Work to complete = Copy each line of the listing below, keeping every word, number, and mark unchanged.

Records for locating displayed items:
───

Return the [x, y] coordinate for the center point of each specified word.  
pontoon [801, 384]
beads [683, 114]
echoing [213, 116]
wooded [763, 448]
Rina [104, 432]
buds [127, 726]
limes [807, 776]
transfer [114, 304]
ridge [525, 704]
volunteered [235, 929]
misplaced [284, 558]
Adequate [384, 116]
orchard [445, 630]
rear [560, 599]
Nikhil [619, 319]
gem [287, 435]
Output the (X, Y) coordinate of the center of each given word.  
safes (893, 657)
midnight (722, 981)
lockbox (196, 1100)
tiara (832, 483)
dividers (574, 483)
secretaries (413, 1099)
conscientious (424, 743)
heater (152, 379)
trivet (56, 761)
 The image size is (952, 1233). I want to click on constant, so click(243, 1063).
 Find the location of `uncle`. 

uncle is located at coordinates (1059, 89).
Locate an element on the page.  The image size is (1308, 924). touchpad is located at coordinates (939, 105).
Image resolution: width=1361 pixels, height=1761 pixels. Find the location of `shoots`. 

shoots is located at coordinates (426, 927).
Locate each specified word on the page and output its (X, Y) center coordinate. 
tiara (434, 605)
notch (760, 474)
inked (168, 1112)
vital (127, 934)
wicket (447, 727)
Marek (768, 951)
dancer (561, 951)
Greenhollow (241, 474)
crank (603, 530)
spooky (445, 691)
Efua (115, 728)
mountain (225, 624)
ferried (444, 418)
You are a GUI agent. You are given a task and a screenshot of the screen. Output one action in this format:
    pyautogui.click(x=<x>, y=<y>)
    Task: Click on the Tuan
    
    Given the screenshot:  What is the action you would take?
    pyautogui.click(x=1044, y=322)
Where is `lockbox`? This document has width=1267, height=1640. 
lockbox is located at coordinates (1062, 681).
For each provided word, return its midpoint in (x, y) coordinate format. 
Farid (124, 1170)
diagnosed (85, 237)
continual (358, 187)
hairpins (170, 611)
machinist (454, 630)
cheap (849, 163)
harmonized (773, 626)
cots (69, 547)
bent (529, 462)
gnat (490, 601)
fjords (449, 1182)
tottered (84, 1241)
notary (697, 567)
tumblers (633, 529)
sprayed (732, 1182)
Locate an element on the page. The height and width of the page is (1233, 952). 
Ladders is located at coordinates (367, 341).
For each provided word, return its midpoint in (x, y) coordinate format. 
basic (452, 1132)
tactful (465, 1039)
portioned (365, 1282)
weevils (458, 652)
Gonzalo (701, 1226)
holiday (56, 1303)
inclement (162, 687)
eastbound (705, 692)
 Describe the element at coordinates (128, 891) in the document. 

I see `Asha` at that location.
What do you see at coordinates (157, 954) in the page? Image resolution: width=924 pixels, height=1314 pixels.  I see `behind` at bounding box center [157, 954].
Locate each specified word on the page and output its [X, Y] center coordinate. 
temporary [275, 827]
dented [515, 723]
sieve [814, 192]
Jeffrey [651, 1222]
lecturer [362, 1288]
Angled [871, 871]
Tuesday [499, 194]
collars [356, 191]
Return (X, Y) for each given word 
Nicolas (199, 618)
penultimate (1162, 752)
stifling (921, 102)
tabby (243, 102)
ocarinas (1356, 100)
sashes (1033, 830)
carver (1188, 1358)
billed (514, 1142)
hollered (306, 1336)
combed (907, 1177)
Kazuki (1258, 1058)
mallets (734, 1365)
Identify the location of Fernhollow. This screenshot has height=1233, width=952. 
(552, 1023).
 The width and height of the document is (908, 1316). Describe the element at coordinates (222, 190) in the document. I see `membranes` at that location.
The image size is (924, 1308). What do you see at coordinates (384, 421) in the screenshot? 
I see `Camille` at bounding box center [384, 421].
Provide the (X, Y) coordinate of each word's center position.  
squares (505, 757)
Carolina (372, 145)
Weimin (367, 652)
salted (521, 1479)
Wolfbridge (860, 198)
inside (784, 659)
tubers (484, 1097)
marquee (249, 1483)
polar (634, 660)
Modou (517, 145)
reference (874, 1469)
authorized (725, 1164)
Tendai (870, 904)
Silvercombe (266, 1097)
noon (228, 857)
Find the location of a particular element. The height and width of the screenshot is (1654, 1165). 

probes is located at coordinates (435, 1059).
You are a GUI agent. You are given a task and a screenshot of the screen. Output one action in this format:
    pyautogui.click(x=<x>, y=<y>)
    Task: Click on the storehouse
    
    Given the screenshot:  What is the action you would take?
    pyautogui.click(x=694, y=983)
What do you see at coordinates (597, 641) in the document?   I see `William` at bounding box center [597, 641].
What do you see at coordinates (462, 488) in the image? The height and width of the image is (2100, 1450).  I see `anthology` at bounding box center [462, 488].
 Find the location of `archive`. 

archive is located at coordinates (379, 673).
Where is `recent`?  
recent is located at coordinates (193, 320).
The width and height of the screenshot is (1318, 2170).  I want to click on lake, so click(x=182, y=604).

───

Written response =
Return the [x, y] coordinate for the center point of each specified word.  
pontoon [801, 384]
beads [683, 114]
echoing [213, 116]
wooded [763, 448]
Rina [104, 432]
buds [127, 726]
limes [807, 776]
transfer [114, 304]
ridge [525, 704]
volunteered [235, 929]
misplaced [284, 558]
Adequate [384, 116]
orchard [445, 630]
rear [560, 599]
Nikhil [619, 319]
gem [287, 435]
Output the (X, Y) coordinate of the center of each given word.  
safes (893, 657)
midnight (722, 981)
lockbox (196, 1100)
tiara (832, 483)
dividers (574, 483)
secretaries (413, 1099)
conscientious (424, 743)
heater (152, 379)
trivet (56, 761)
 The image size is (952, 1233). I want to click on constant, so click(243, 1063).
 Find the location of `uncle`. 

uncle is located at coordinates (1059, 89).
Locate an element on the page.  The image size is (1308, 924). touchpad is located at coordinates (939, 105).
Image resolution: width=1361 pixels, height=1761 pixels. Find the location of `shoots`. 

shoots is located at coordinates (426, 927).
Locate each specified word on the page and output its (X, Y) center coordinate. 
tiara (434, 605)
notch (760, 474)
inked (168, 1112)
vital (127, 934)
wicket (447, 727)
Marek (768, 951)
dancer (561, 951)
Greenhollow (241, 474)
crank (603, 530)
spooky (445, 691)
Efua (115, 728)
mountain (225, 624)
ferried (444, 418)
You are a GUI agent. You are given a task and a screenshot of the screen. Output one action in this format:
    pyautogui.click(x=<x>, y=<y>)
    Task: Click on the Tuan
    
    Given the screenshot:  What is the action you would take?
    pyautogui.click(x=1044, y=322)
Where is `lockbox`? This document has width=1267, height=1640. 
lockbox is located at coordinates (1062, 681).
For each provided word, return its midpoint in (x, y) coordinate format. 
Farid (124, 1170)
diagnosed (85, 237)
continual (358, 187)
hairpins (170, 611)
machinist (454, 630)
cheap (849, 163)
harmonized (773, 626)
cots (69, 547)
bent (529, 462)
gnat (490, 601)
fjords (449, 1182)
tottered (84, 1241)
notary (697, 567)
tumblers (633, 529)
sprayed (732, 1182)
Locate an element on the page. The height and width of the page is (1233, 952). 
Ladders is located at coordinates (367, 341).
For each provided word, return its midpoint in (x, y) coordinate format. 
basic (452, 1132)
tactful (465, 1039)
portioned (365, 1282)
weevils (458, 652)
Gonzalo (701, 1226)
holiday (56, 1303)
inclement (162, 687)
eastbound (705, 692)
 Describe the element at coordinates (128, 891) in the document. 

I see `Asha` at that location.
What do you see at coordinates (157, 954) in the page? Image resolution: width=924 pixels, height=1314 pixels.  I see `behind` at bounding box center [157, 954].
Locate each specified word on the page and output its [X, Y] center coordinate. 
temporary [275, 827]
dented [515, 723]
sieve [814, 192]
Jeffrey [651, 1222]
lecturer [362, 1288]
Angled [871, 871]
Tuesday [499, 194]
collars [356, 191]
Return (X, Y) for each given word 
Nicolas (199, 618)
penultimate (1162, 752)
stifling (921, 102)
tabby (243, 102)
ocarinas (1356, 100)
sashes (1033, 830)
carver (1188, 1358)
billed (514, 1142)
hollered (306, 1336)
combed (907, 1177)
Kazuki (1258, 1058)
mallets (734, 1365)
Identify the location of Fernhollow. This screenshot has height=1233, width=952. 
(552, 1023).
 The width and height of the document is (908, 1316). Describe the element at coordinates (222, 190) in the document. I see `membranes` at that location.
The image size is (924, 1308). What do you see at coordinates (384, 421) in the screenshot? 
I see `Camille` at bounding box center [384, 421].
Provide the (X, Y) coordinate of each word's center position.  
squares (505, 757)
Carolina (372, 145)
Weimin (367, 652)
salted (521, 1479)
Wolfbridge (860, 198)
inside (784, 659)
tubers (484, 1097)
marquee (249, 1483)
polar (634, 660)
Modou (517, 145)
reference (874, 1469)
authorized (725, 1164)
Tendai (870, 904)
Silvercombe (266, 1097)
noon (228, 857)
Find the location of a particular element. The height and width of the screenshot is (1654, 1165). 

probes is located at coordinates (435, 1059).
You are a GUI agent. You are given a task and a screenshot of the screen. Output one action in this format:
    pyautogui.click(x=<x>, y=<y>)
    Task: Click on the storehouse
    
    Given the screenshot:  What is the action you would take?
    pyautogui.click(x=694, y=983)
What do you see at coordinates (597, 641) in the document?   I see `William` at bounding box center [597, 641].
What do you see at coordinates (462, 488) in the image? The height and width of the image is (2100, 1450).  I see `anthology` at bounding box center [462, 488].
 Find the location of `archive`. 

archive is located at coordinates (379, 673).
Where is `recent`?  
recent is located at coordinates (193, 320).
The width and height of the screenshot is (1318, 2170).  I want to click on lake, so click(x=182, y=604).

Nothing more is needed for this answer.